_Activity_.
Give the data below again exactly as it stands. Omit the pictures.

_Data in this exercise_.
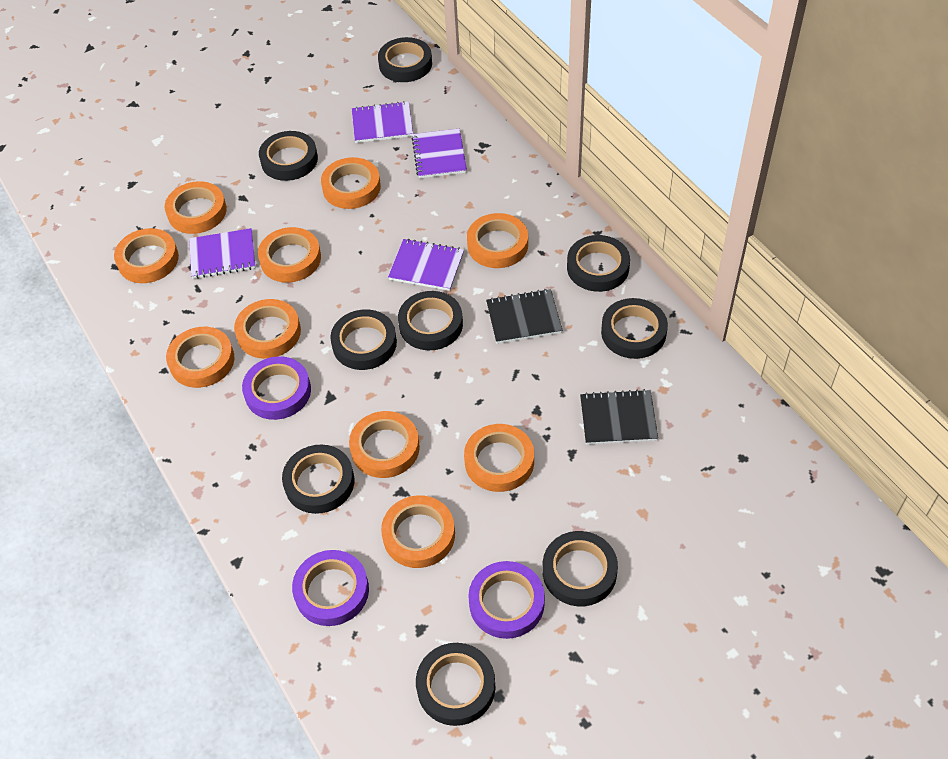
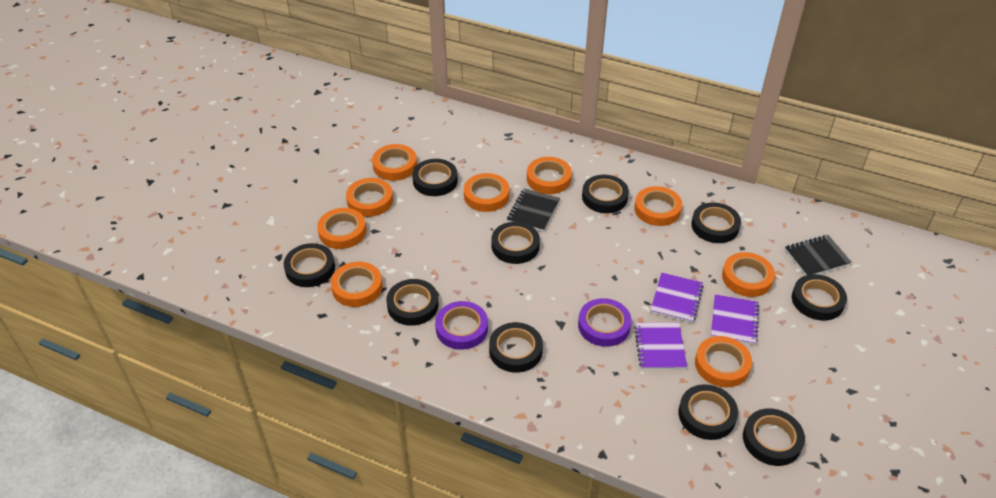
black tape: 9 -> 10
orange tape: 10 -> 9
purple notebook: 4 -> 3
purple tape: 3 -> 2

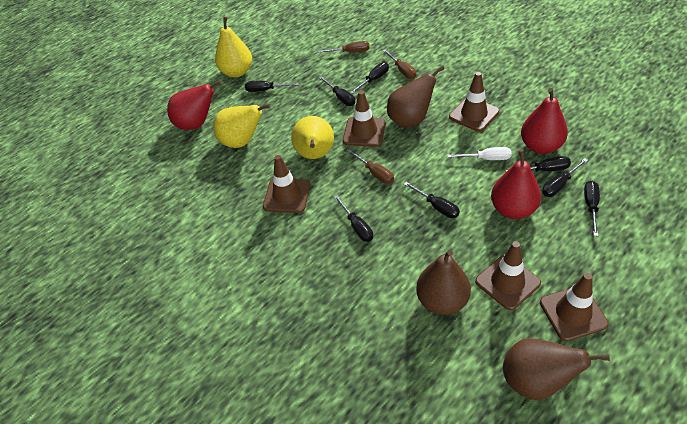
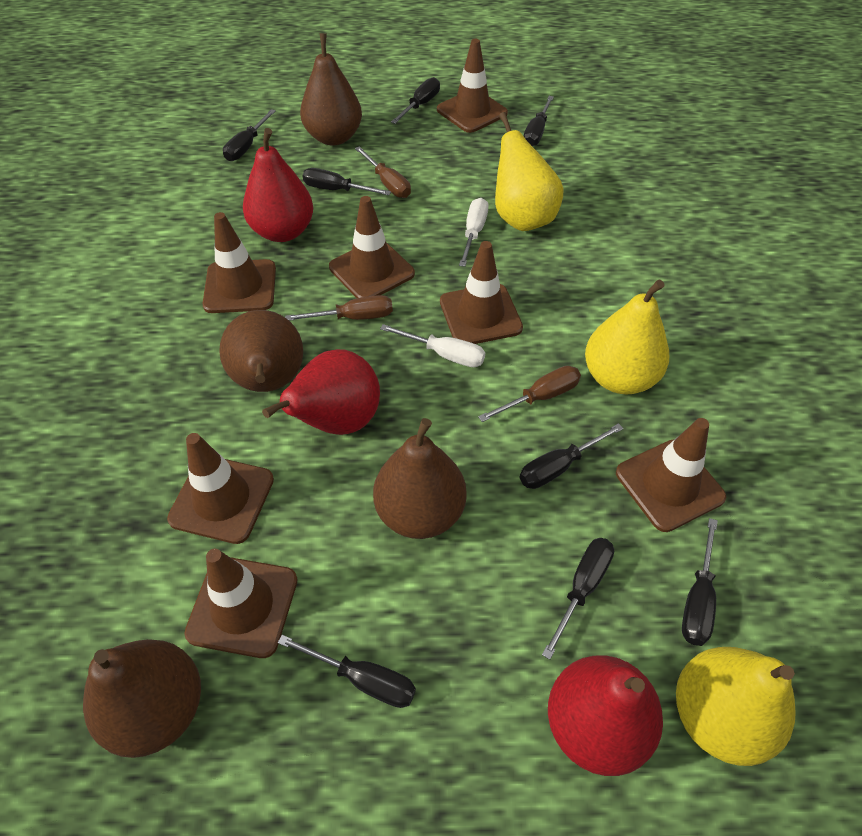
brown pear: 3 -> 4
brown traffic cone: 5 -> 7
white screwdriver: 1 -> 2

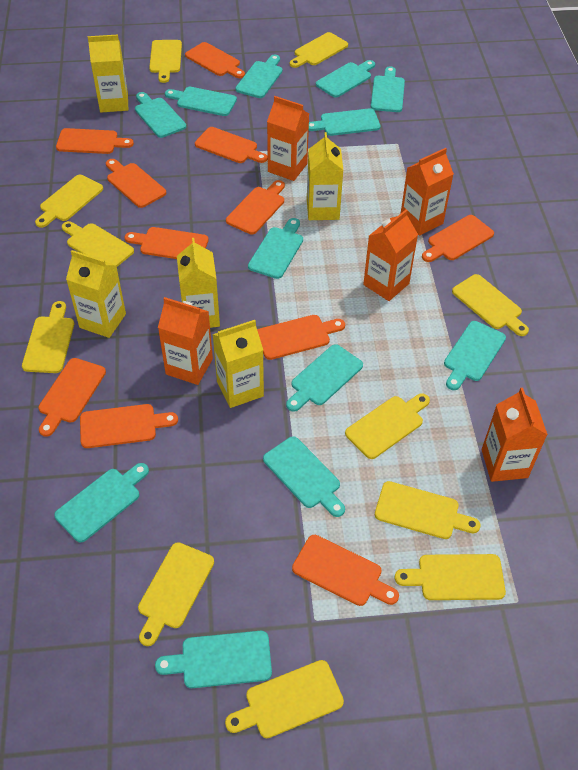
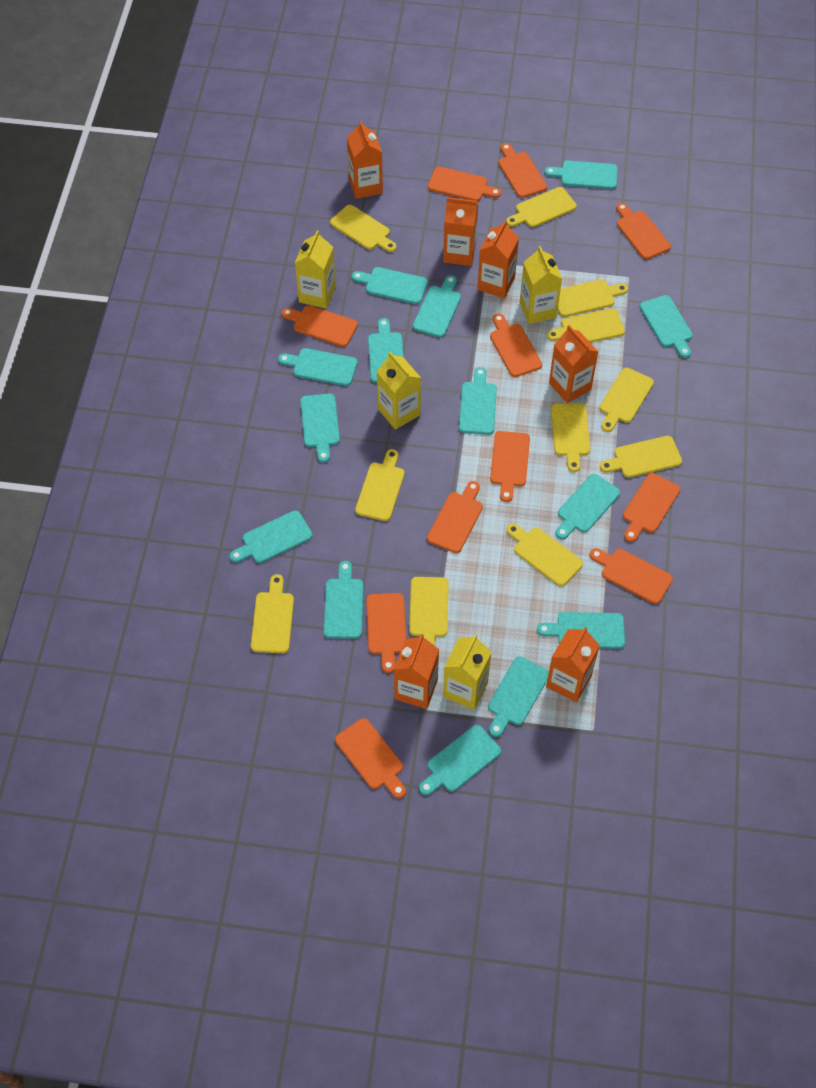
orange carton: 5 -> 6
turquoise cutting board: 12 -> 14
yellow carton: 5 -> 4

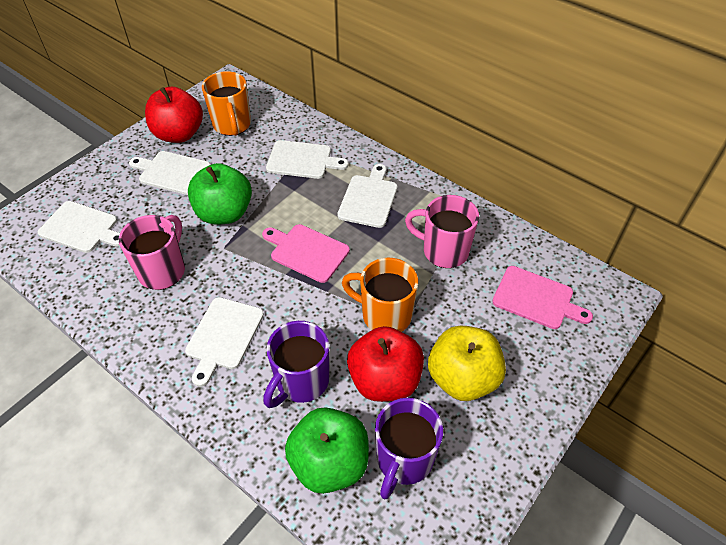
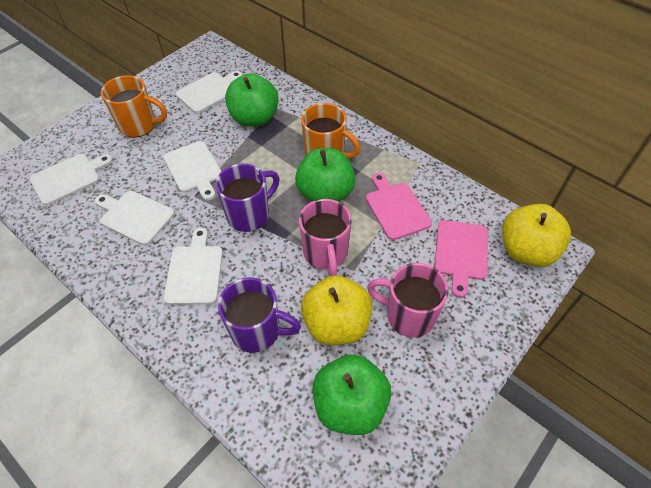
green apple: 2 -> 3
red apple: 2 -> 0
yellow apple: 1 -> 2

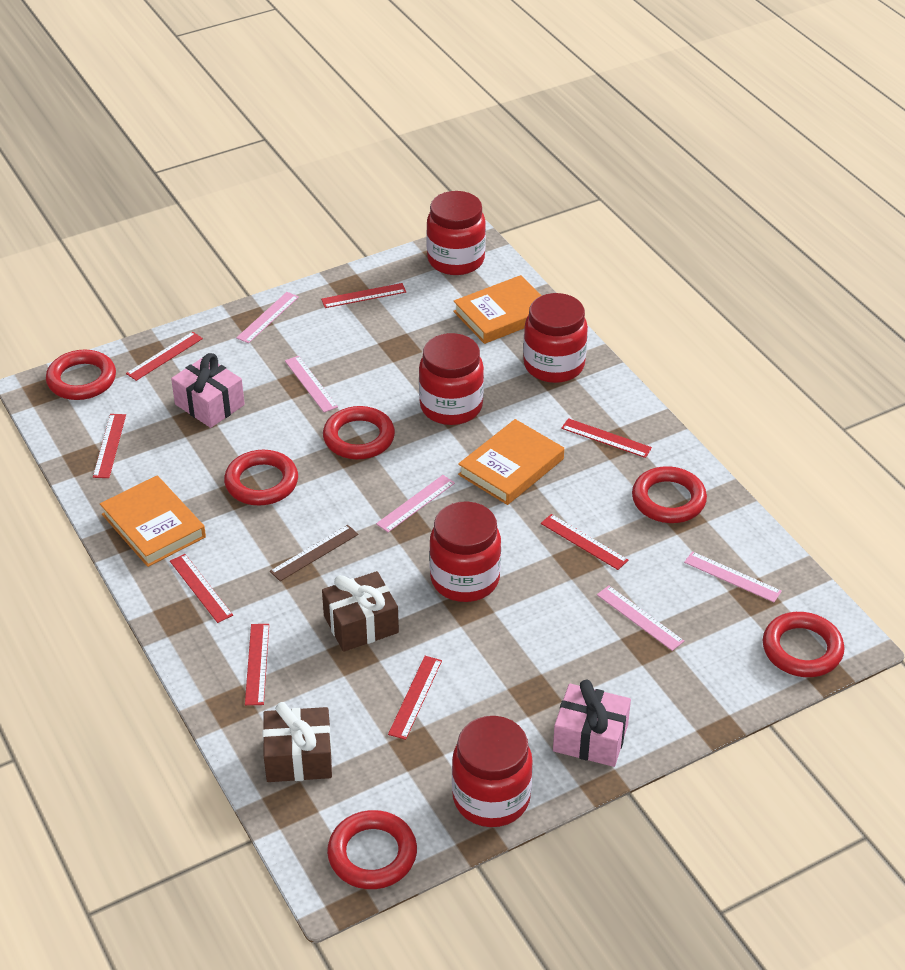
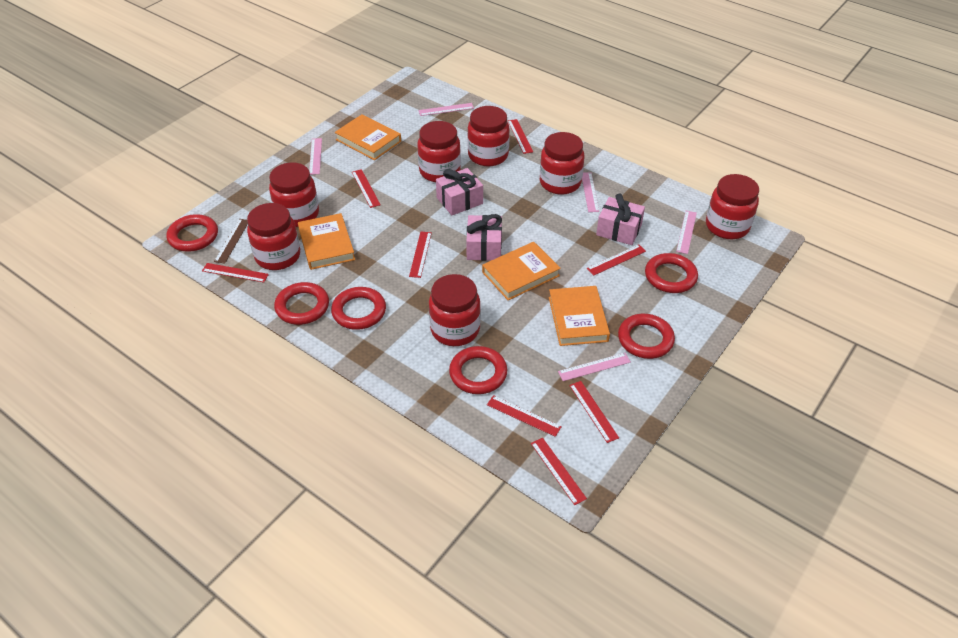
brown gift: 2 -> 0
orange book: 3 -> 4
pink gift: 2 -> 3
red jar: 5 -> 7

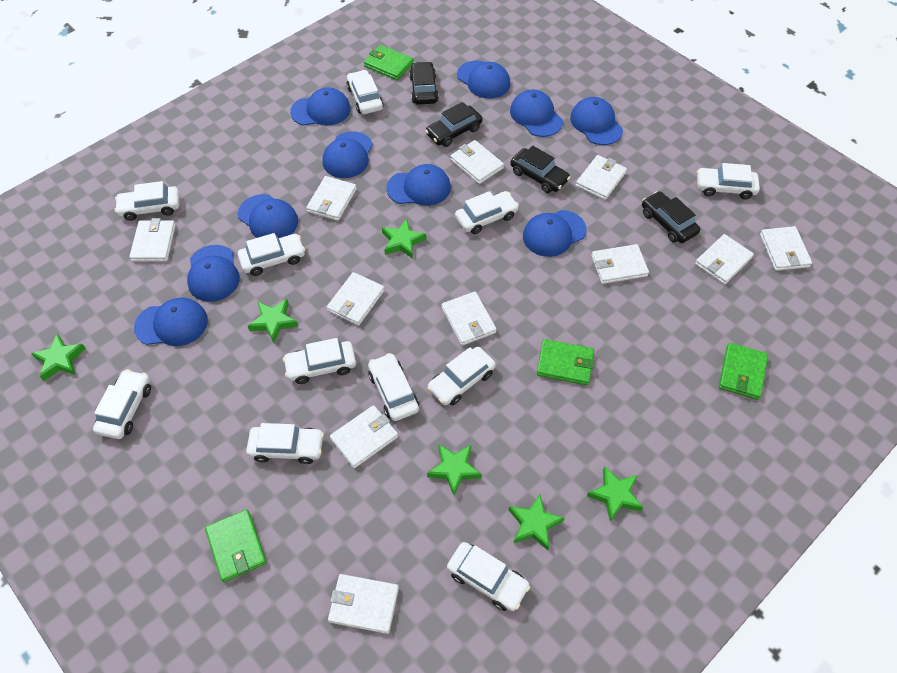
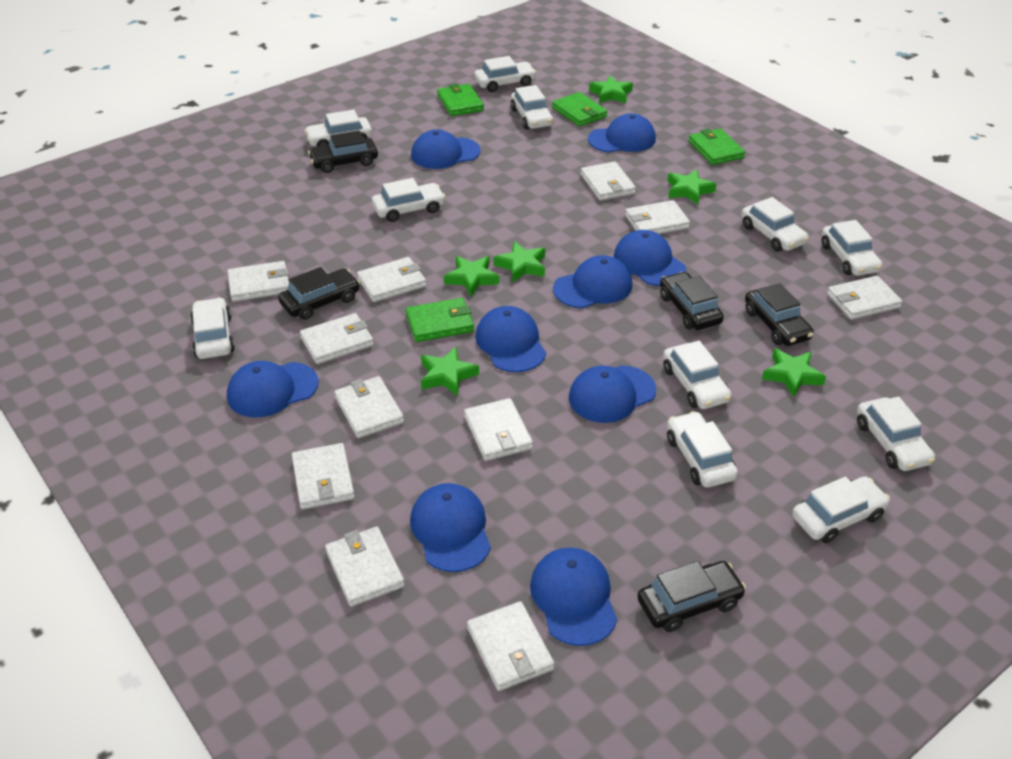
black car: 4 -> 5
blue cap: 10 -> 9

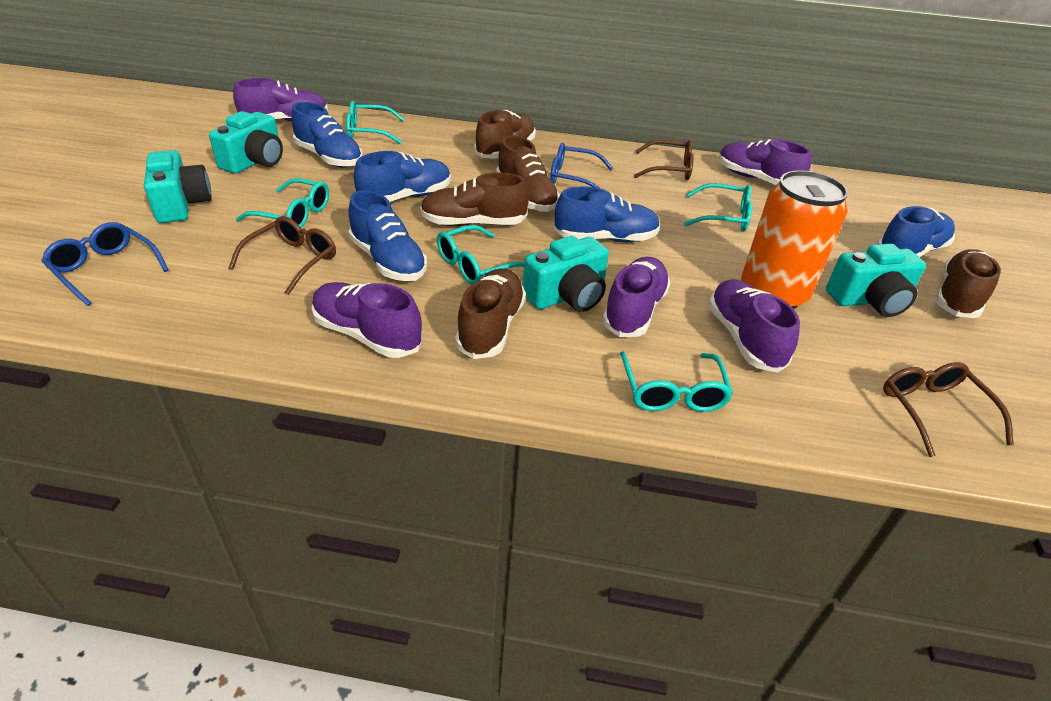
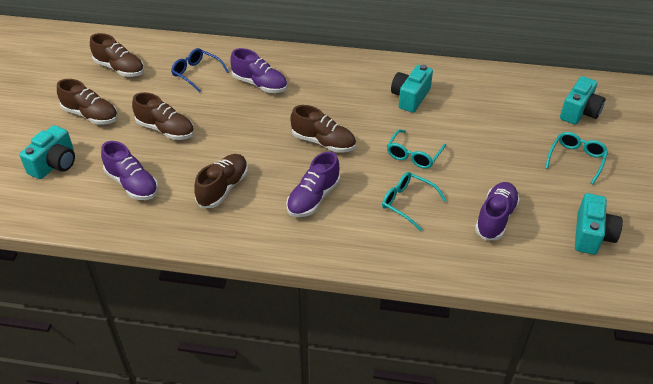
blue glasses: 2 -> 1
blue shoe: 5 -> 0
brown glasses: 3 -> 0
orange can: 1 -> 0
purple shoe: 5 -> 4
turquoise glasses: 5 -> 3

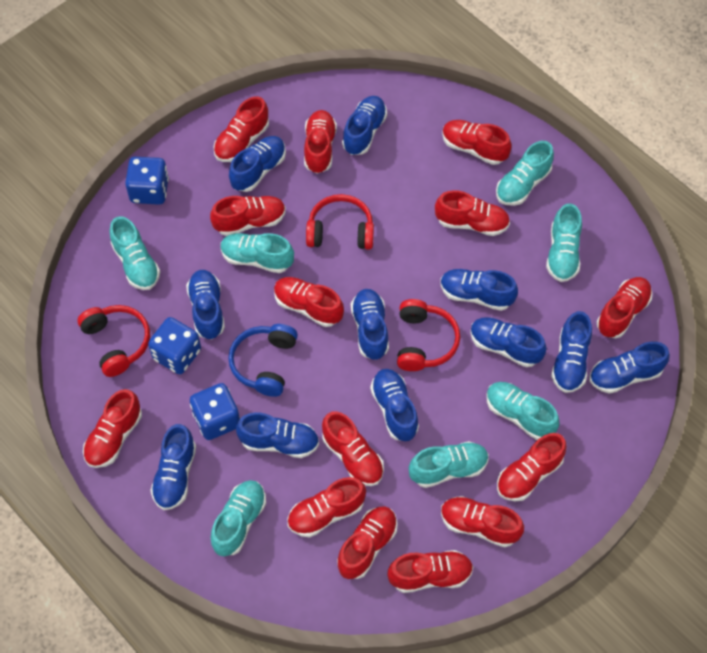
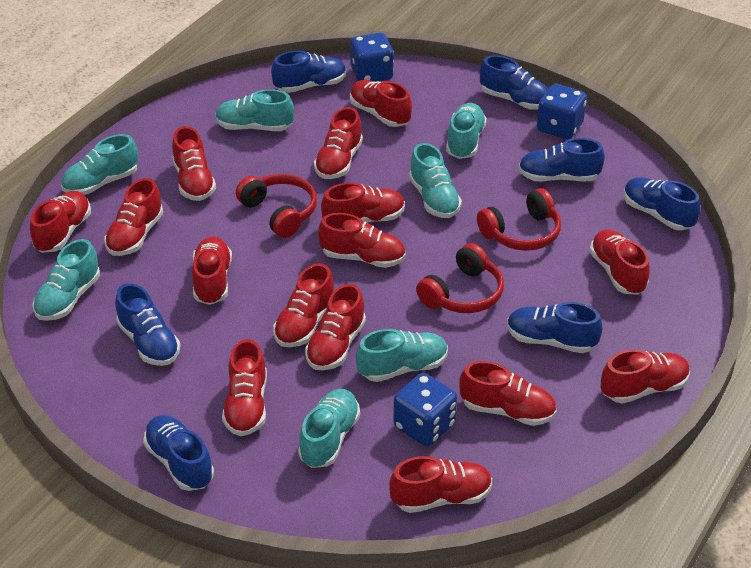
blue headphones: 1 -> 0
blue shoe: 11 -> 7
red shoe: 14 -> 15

_Expected answer_.
black tape: 9 -> 10
orange tape: 10 -> 9
purple notebook: 4 -> 3
purple tape: 3 -> 2

brown pear: 3 -> 4
brown traffic cone: 5 -> 7
white screwdriver: 1 -> 2

orange carton: 5 -> 6
turquoise cutting board: 12 -> 14
yellow carton: 5 -> 4

green apple: 2 -> 3
red apple: 2 -> 0
yellow apple: 1 -> 2

brown gift: 2 -> 0
orange book: 3 -> 4
pink gift: 2 -> 3
red jar: 5 -> 7

black car: 4 -> 5
blue cap: 10 -> 9

blue glasses: 2 -> 1
blue shoe: 5 -> 0
brown glasses: 3 -> 0
orange can: 1 -> 0
purple shoe: 5 -> 4
turquoise glasses: 5 -> 3

blue headphones: 1 -> 0
blue shoe: 11 -> 7
red shoe: 14 -> 15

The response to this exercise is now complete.